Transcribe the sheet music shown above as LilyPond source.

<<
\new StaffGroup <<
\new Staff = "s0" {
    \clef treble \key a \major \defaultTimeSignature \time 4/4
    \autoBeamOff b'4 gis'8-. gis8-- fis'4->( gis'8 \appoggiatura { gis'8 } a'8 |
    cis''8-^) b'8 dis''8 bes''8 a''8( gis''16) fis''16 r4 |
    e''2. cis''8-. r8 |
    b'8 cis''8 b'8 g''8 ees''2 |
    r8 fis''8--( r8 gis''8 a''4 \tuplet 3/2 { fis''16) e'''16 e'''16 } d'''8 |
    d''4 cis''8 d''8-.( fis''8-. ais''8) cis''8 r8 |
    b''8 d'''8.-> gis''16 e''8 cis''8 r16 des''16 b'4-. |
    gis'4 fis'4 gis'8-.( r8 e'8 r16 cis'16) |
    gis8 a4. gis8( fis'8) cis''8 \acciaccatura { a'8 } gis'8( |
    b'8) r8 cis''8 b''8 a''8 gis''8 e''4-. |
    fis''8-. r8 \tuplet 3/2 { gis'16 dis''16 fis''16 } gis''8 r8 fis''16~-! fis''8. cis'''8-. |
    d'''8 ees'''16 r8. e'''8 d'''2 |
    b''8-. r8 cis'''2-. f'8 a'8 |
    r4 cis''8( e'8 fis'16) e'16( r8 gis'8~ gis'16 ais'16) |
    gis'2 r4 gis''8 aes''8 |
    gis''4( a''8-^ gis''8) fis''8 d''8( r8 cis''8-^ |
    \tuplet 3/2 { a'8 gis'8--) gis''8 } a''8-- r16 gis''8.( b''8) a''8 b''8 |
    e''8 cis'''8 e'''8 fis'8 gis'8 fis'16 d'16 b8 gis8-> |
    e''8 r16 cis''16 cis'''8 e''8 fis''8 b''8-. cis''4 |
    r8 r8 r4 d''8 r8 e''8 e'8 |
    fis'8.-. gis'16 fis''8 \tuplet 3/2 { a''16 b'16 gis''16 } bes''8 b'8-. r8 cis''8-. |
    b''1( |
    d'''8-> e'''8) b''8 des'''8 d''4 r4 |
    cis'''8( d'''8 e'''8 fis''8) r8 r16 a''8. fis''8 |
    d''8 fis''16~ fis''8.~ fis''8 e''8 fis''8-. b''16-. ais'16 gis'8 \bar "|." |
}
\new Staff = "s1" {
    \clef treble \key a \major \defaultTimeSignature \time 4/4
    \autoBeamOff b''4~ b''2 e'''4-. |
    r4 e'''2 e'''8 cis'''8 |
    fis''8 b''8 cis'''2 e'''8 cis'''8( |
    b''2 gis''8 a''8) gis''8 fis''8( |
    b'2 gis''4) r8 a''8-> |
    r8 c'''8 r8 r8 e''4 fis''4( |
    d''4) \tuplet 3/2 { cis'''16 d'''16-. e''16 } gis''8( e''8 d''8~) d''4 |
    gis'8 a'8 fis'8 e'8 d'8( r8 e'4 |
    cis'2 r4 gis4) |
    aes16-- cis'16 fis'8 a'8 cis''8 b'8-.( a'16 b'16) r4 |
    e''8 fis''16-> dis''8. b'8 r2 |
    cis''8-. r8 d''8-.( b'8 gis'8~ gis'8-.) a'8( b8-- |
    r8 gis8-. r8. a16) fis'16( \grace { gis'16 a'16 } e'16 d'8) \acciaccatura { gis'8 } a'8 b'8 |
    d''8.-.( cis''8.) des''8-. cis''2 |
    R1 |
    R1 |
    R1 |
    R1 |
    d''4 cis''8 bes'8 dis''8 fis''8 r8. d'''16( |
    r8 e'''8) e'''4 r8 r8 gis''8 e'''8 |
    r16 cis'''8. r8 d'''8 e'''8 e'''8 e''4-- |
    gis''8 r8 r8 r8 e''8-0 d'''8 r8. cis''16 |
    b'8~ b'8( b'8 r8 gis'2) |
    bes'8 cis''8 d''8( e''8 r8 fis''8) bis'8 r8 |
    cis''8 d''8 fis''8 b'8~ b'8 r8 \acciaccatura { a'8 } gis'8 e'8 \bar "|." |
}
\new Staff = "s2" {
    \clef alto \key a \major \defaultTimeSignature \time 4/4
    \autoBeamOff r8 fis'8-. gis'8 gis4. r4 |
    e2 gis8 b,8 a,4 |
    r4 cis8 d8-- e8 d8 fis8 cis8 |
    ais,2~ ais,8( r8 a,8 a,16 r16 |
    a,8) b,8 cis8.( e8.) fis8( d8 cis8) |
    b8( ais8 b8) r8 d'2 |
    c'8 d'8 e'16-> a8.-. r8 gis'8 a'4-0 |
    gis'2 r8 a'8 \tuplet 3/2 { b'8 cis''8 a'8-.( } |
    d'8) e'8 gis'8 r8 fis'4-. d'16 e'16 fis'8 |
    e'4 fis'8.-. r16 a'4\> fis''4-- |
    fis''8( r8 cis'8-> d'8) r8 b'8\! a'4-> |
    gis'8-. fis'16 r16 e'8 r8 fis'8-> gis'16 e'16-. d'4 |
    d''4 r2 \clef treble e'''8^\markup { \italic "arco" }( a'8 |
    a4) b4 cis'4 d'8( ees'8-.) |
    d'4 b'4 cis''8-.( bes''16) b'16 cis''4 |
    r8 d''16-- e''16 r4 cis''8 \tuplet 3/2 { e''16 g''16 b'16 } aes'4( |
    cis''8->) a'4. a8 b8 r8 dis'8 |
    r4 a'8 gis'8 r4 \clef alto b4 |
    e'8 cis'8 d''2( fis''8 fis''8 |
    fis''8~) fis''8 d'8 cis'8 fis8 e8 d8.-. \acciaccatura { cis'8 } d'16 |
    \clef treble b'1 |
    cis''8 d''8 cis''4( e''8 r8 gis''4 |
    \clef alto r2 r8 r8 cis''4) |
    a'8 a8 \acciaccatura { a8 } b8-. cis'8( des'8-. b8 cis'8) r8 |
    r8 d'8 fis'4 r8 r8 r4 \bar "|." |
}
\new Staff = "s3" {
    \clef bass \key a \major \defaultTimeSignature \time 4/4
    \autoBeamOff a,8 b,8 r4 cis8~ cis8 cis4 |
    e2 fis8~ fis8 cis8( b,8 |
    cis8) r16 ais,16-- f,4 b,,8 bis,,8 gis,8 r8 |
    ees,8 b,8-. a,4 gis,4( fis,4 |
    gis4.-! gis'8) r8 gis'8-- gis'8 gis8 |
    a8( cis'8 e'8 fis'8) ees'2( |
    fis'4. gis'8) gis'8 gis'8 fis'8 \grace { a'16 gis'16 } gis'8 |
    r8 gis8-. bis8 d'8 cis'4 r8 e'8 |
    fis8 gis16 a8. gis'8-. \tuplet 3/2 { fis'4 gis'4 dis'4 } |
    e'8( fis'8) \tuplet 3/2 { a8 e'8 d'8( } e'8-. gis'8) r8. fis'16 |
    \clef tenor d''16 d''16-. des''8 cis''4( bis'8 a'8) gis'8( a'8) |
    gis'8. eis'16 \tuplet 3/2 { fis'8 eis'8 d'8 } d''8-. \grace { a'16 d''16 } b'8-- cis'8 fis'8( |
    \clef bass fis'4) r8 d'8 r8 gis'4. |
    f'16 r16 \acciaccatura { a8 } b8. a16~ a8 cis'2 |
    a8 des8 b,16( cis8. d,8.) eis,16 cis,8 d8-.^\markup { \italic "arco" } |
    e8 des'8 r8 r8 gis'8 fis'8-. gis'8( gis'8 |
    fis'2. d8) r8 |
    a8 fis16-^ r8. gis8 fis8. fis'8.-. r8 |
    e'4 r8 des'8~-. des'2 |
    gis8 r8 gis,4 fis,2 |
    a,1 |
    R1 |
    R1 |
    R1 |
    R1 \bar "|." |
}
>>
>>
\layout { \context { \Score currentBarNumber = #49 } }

++++++++++++++++++++

# TO DO
Report each line of the material above that contains the string "grace", treating uppercase and lowercase letters as different.

# OUTPUT FOR THIS EXERCISE
    r8 gis8-. r8. a16) fis'16( \grace { gis'16 a'16 } e'16 d'8) \acciaccatura { gis'8 } a'8 b'8 |
    fis'4. gis'8) gis'8 gis'8 fis'8 \grace { a'16 gis'16 } gis'8 |
    gis'8. eis'16 \tuplet 3/2 { fis'8 eis'8 d'8 } d''8-. \grace { a'16 d''16 } b'8-- cis'8 fis'8( |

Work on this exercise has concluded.